• Your objective:
Which lines to output? The line containing "(376, 181) = (297, 180): green" and every line after it in the data below, each copied exactly.

Data records
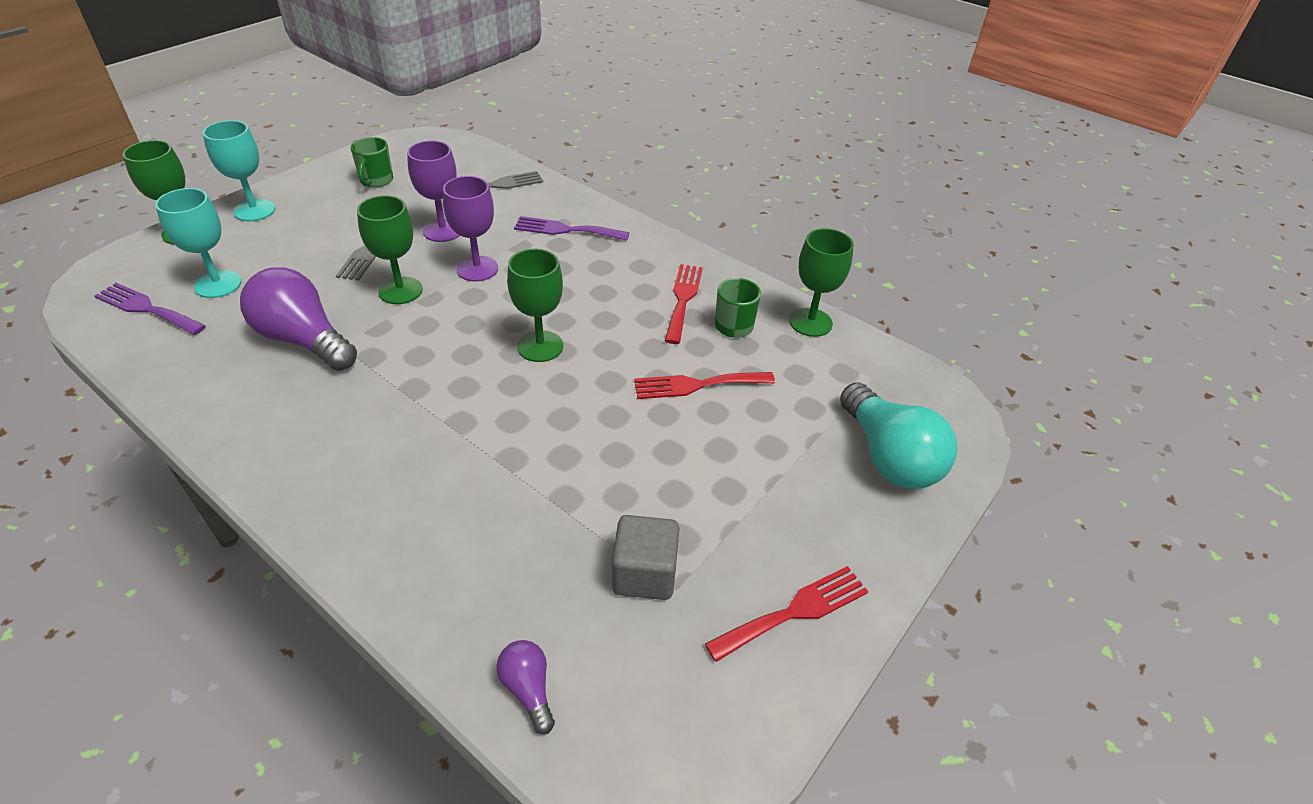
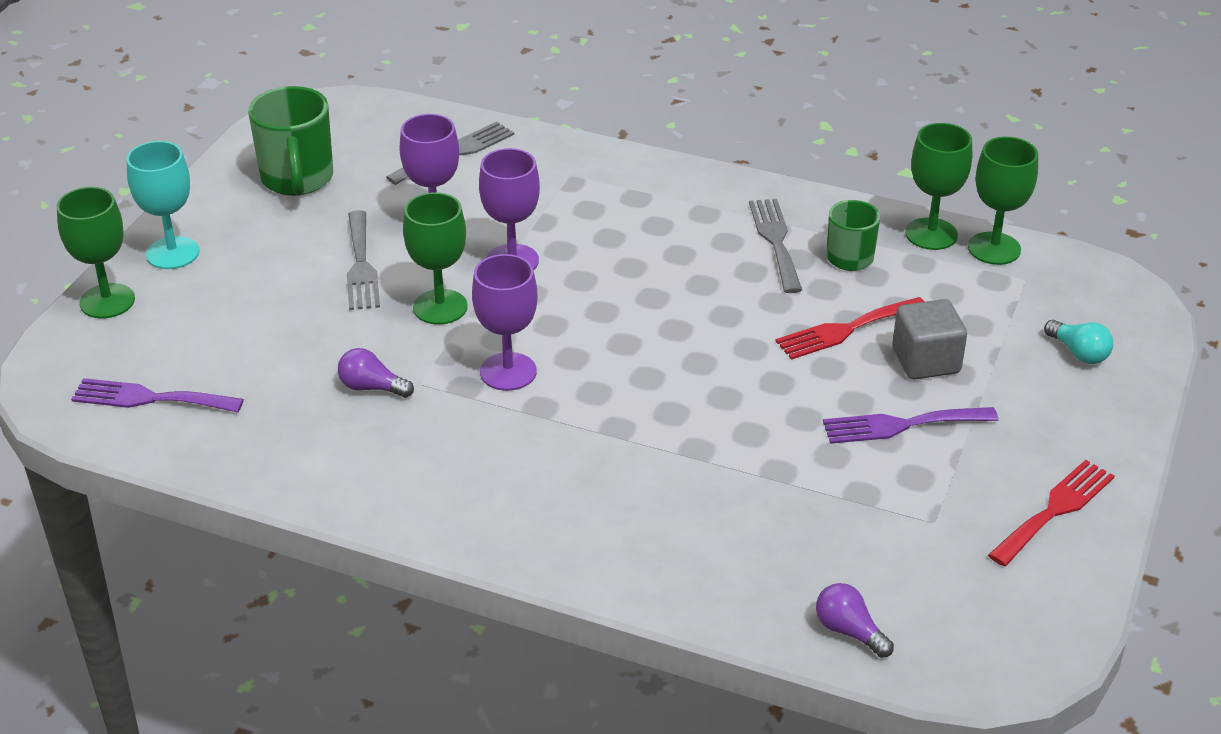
camera: 15 degrees left, 5 degrees down
(218, 284) = (211, 351): turquoise goblet -> none
(303, 340) = (371, 387): purple light bulb -> purple light bulb, size x0.48
(376, 181) = (297, 180): green mug -> green mug, size x1.62
(411, 353) = (508, 372): none -> purple goblet
(540, 346) = (648, 330): green goblet -> green goblet (994, 248)
(566, 230) = (585, 190): purple fork -> purple fork (901, 425)
(644, 574) = (897, 515): grey cube -> grey cube (926, 361)
(683, 299) = (775, 241): red fork -> grey fork
(889, 457) = (1079, 353): turquoise light bulb -> turquoise light bulb, size x0.48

• Problem solution:
(376, 181) = (297, 180): green mug -> green mug, size x1.62
(411, 353) = (508, 372): none -> purple goblet
(540, 346) = (648, 330): green goblet -> green goblet (994, 248)
(566, 230) = (585, 190): purple fork -> purple fork (901, 425)
(644, 574) = (897, 515): grey cube -> grey cube (926, 361)
(683, 299) = (775, 241): red fork -> grey fork
(889, 457) = (1079, 353): turquoise light bulb -> turquoise light bulb, size x0.48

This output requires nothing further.